▶ _Instructions to follow_
Take the material below and reproduce, word for word, only the lines from the line with "D1: diode 1N4001 (A CLK, K 0V) -> none" through the line with "R5: 47k (0V, GATE) -> 33k (0V, GATE)".

▶ _Data to process_
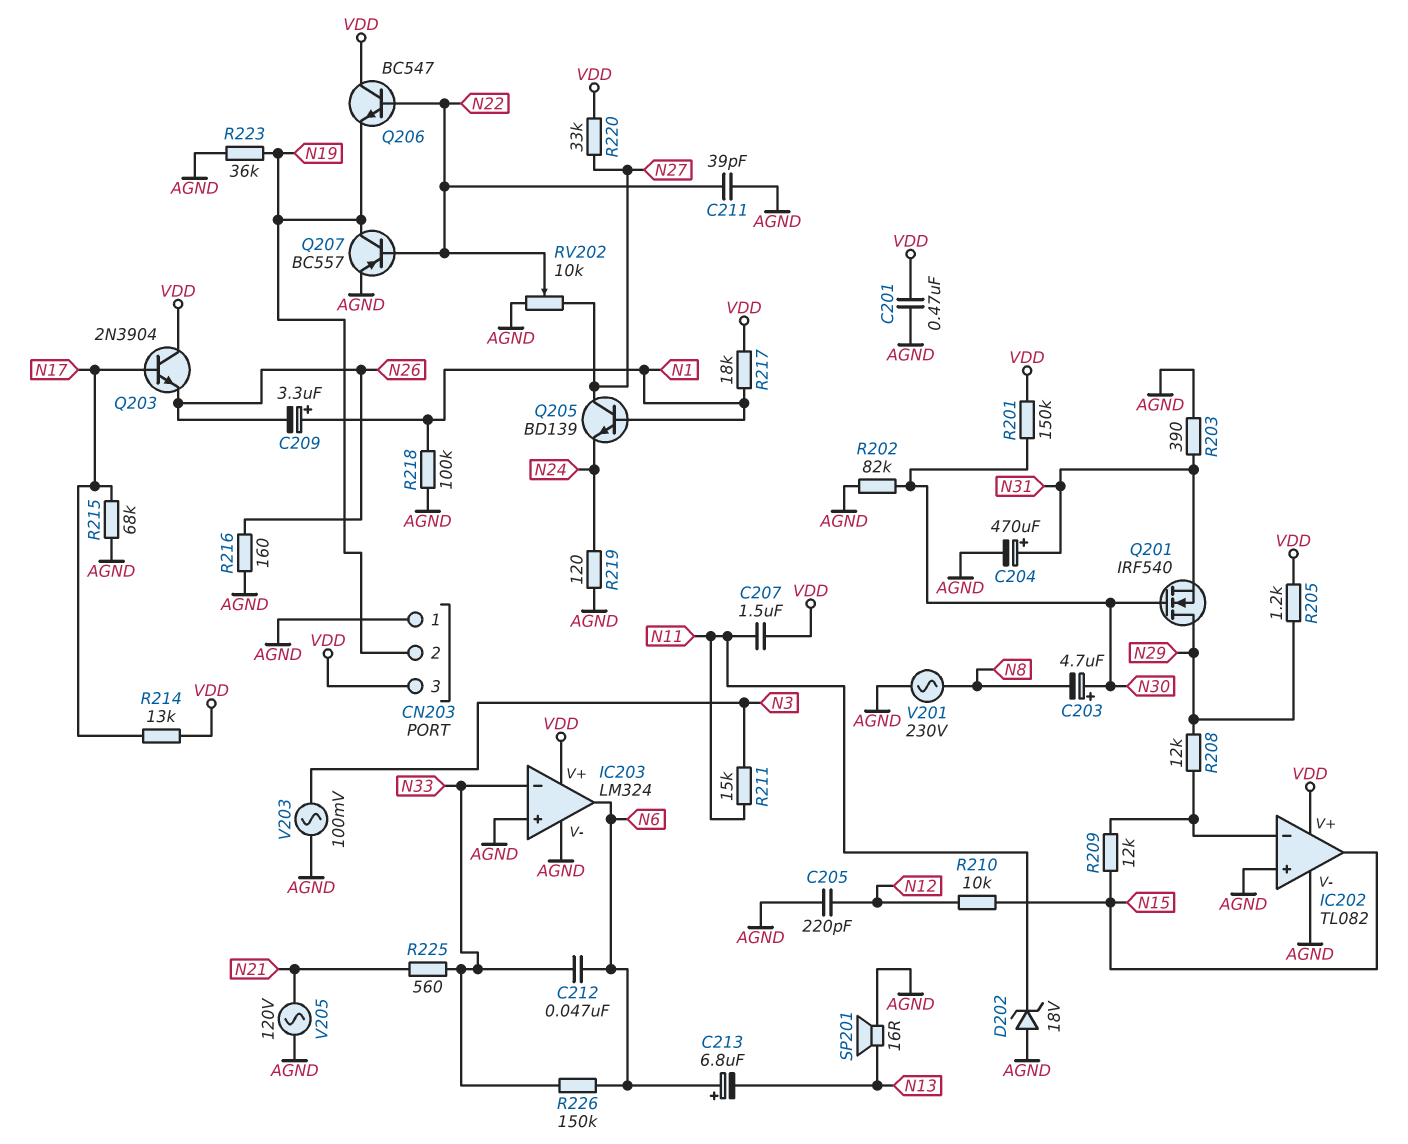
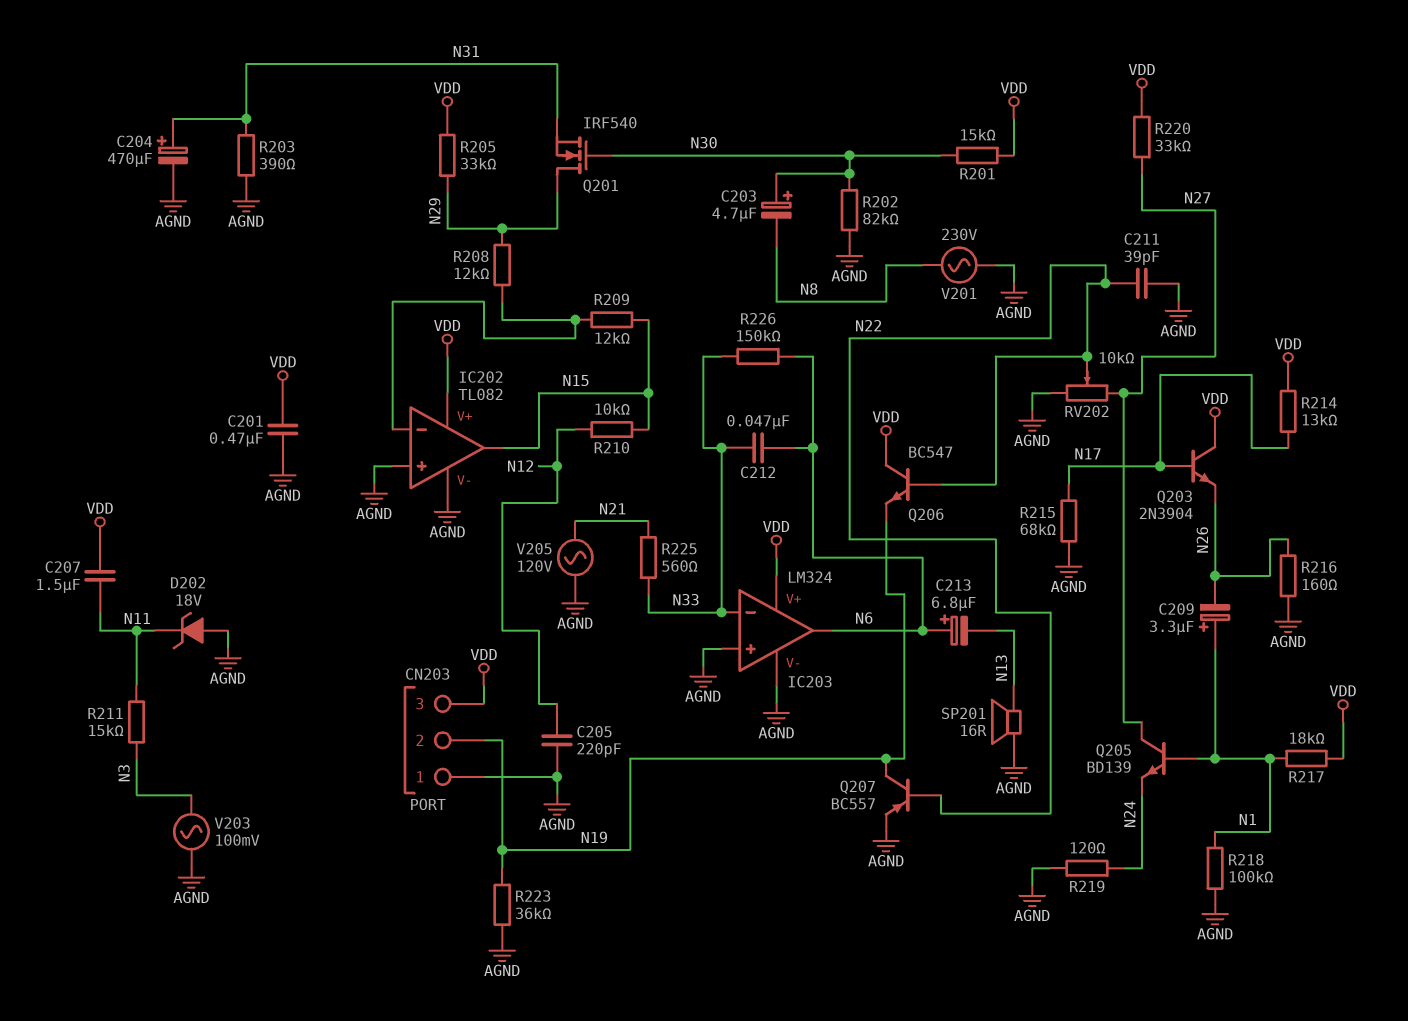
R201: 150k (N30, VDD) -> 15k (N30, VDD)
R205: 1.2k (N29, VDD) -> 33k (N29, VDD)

...

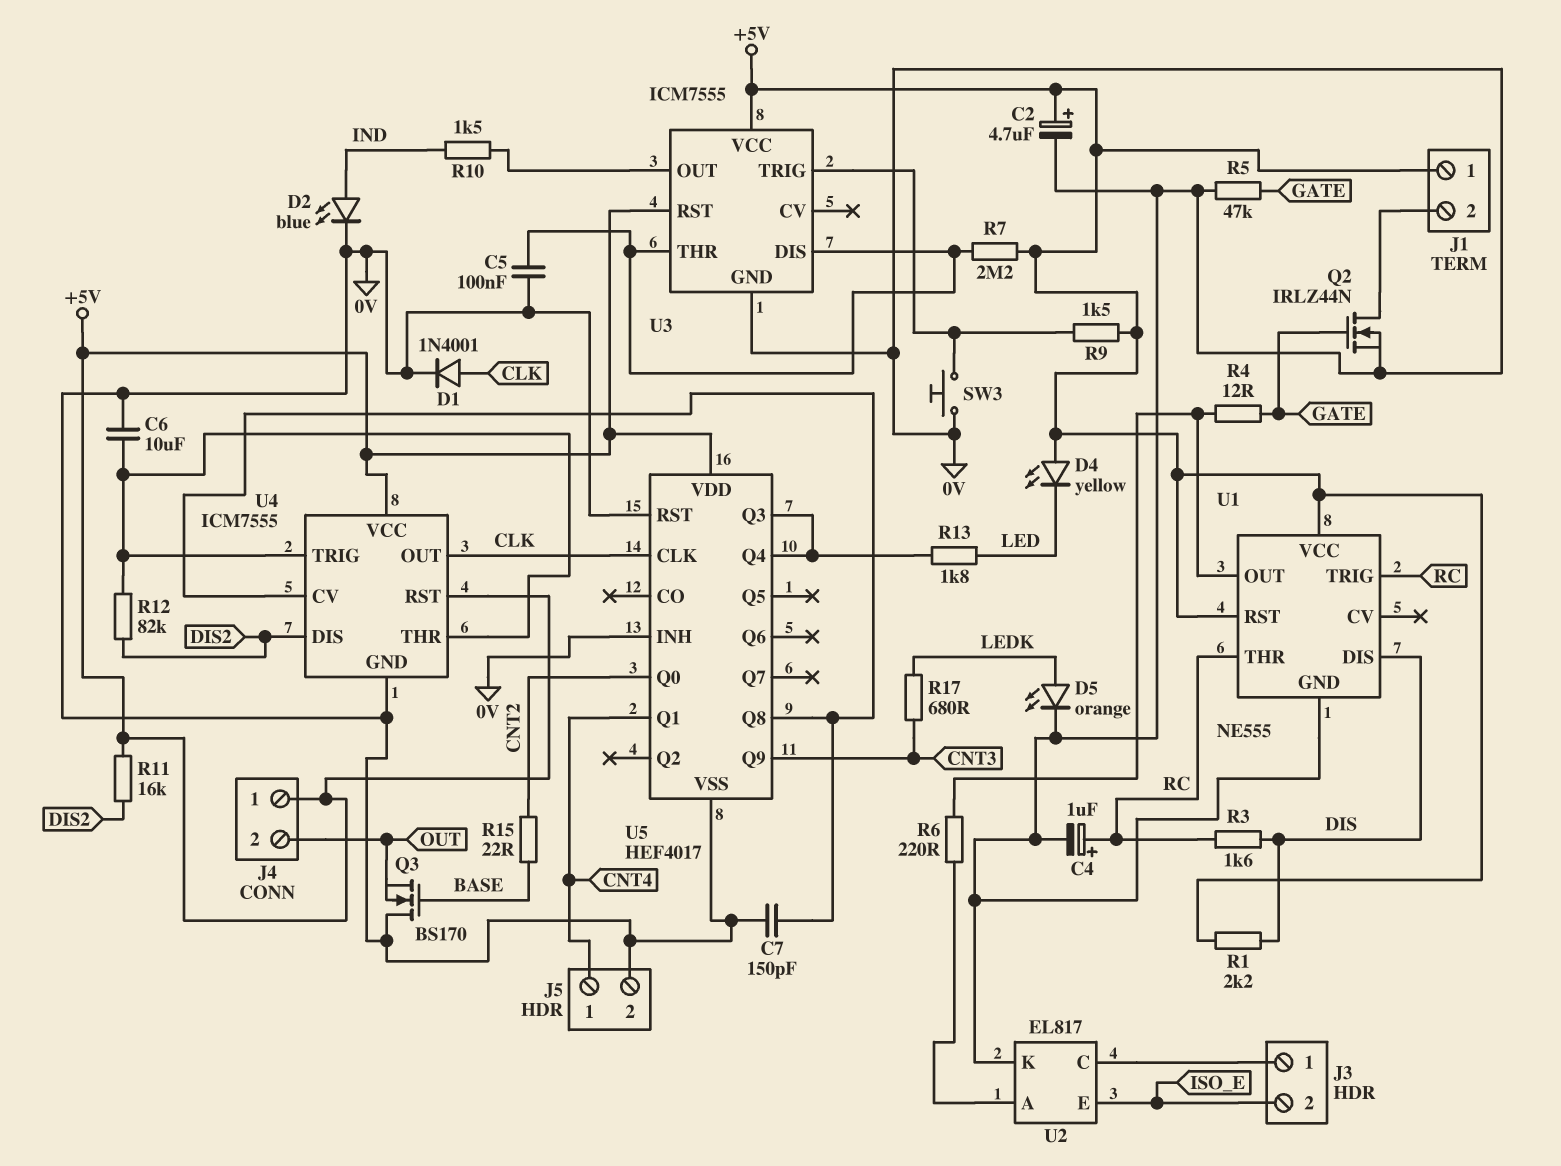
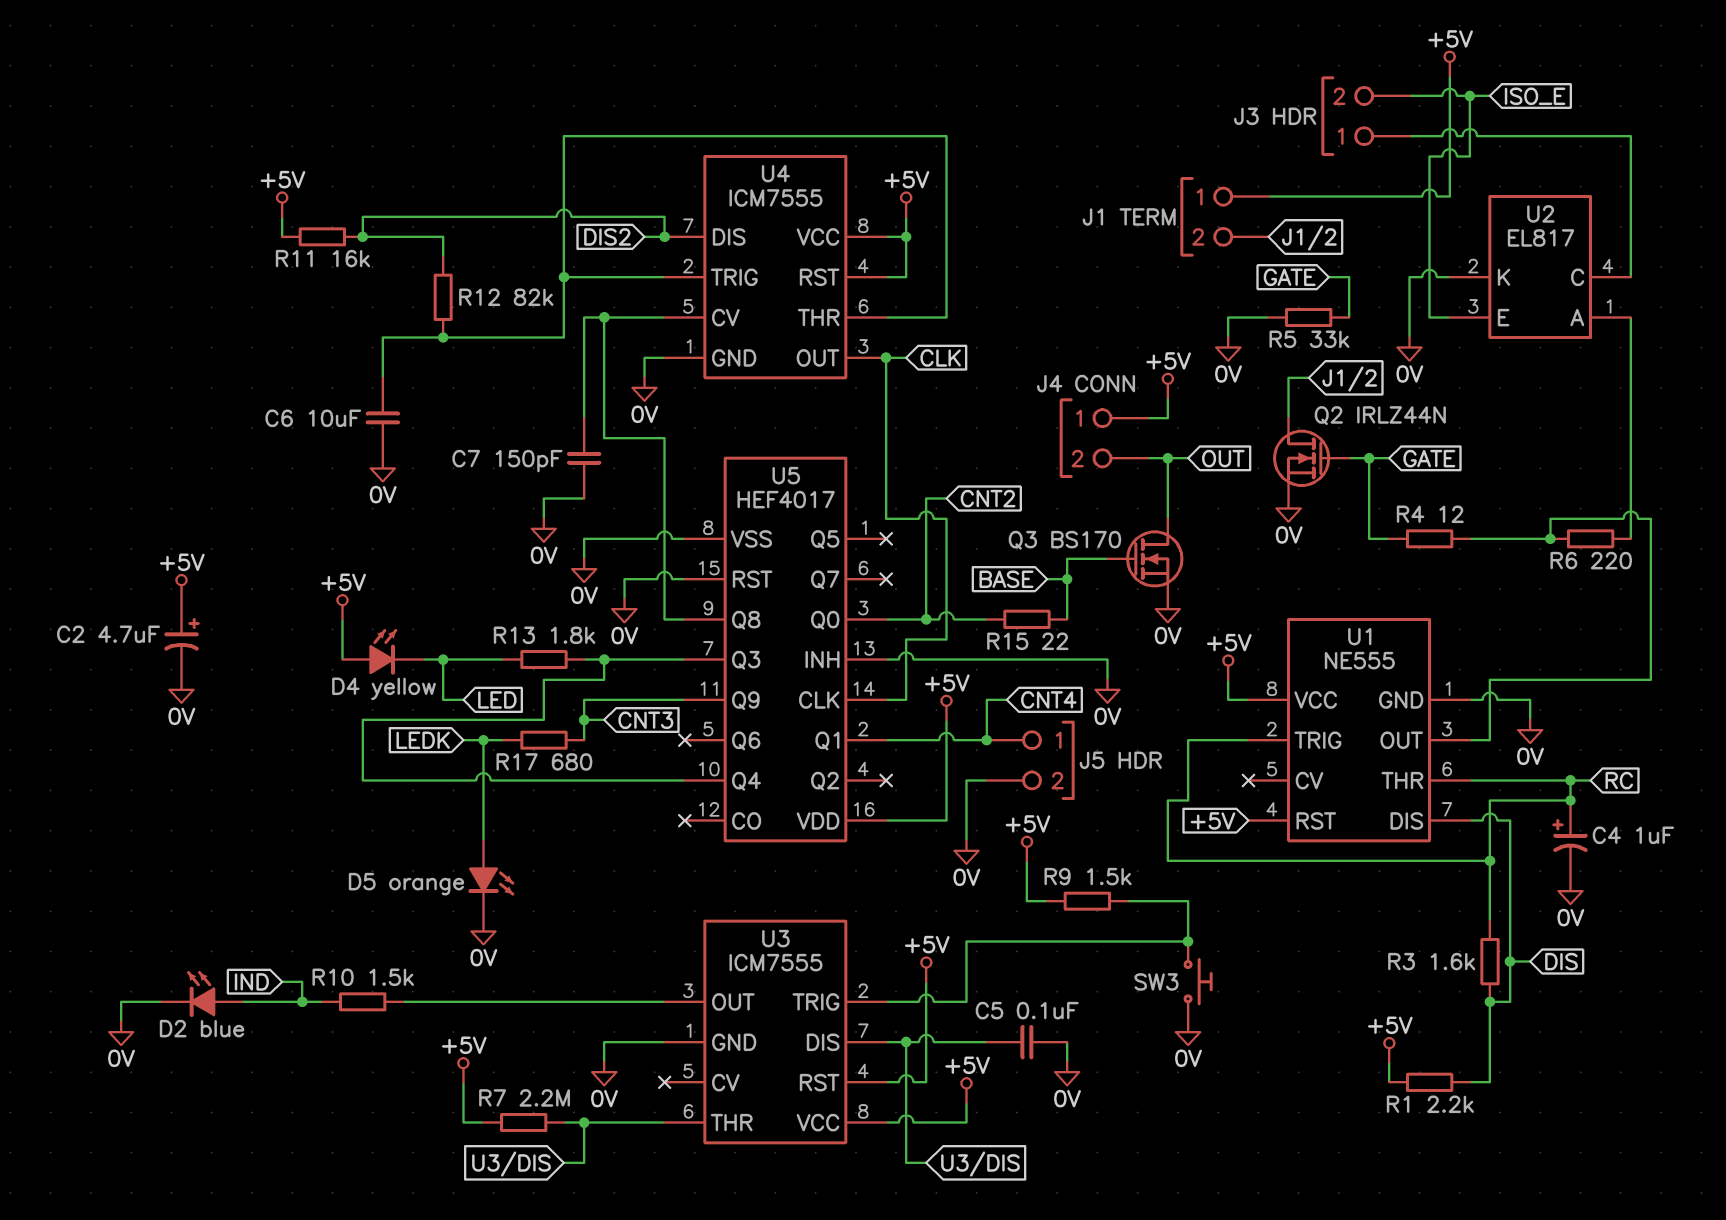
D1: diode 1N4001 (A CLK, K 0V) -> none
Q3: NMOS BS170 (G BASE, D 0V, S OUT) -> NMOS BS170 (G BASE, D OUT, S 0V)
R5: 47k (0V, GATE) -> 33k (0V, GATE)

* * *

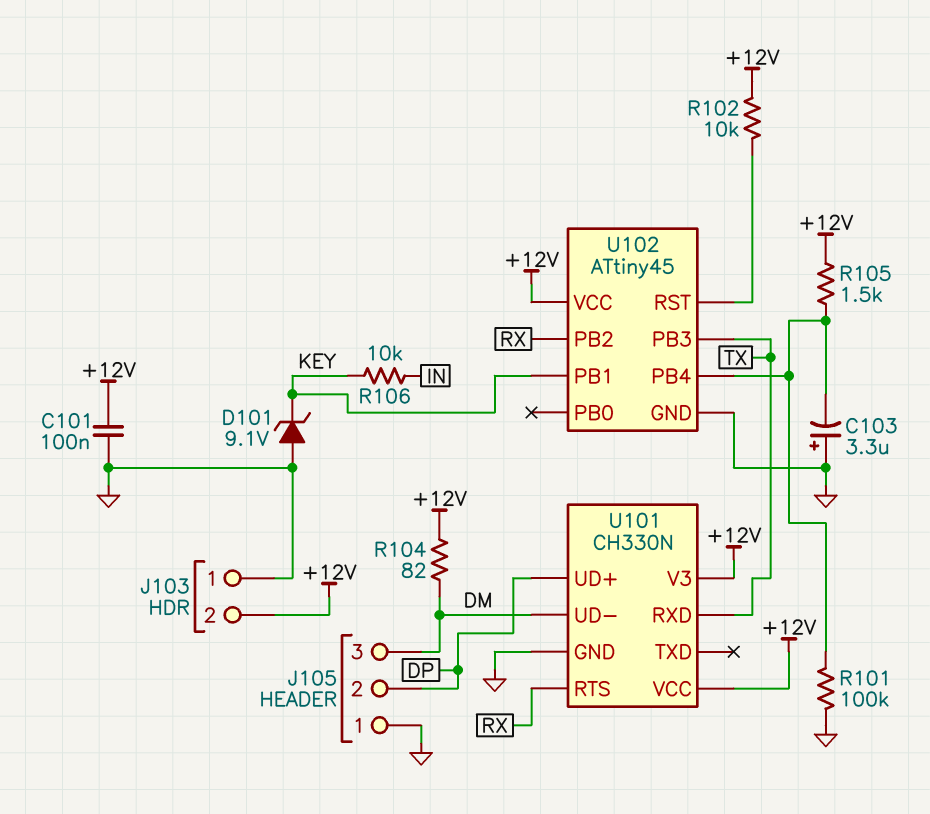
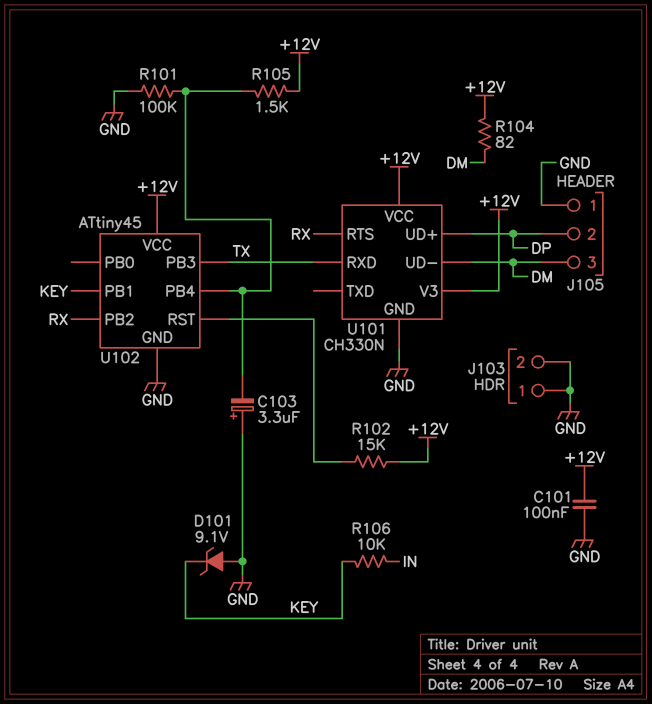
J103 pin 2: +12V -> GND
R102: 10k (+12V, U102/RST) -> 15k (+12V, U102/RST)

▶ _Finished task_
D1: diode 1N4001 (A CLK, K 0V) -> none
Q3: NMOS BS170 (G BASE, D 0V, S OUT) -> NMOS BS170 (G BASE, D OUT, S 0V)
R5: 47k (0V, GATE) -> 33k (0V, GATE)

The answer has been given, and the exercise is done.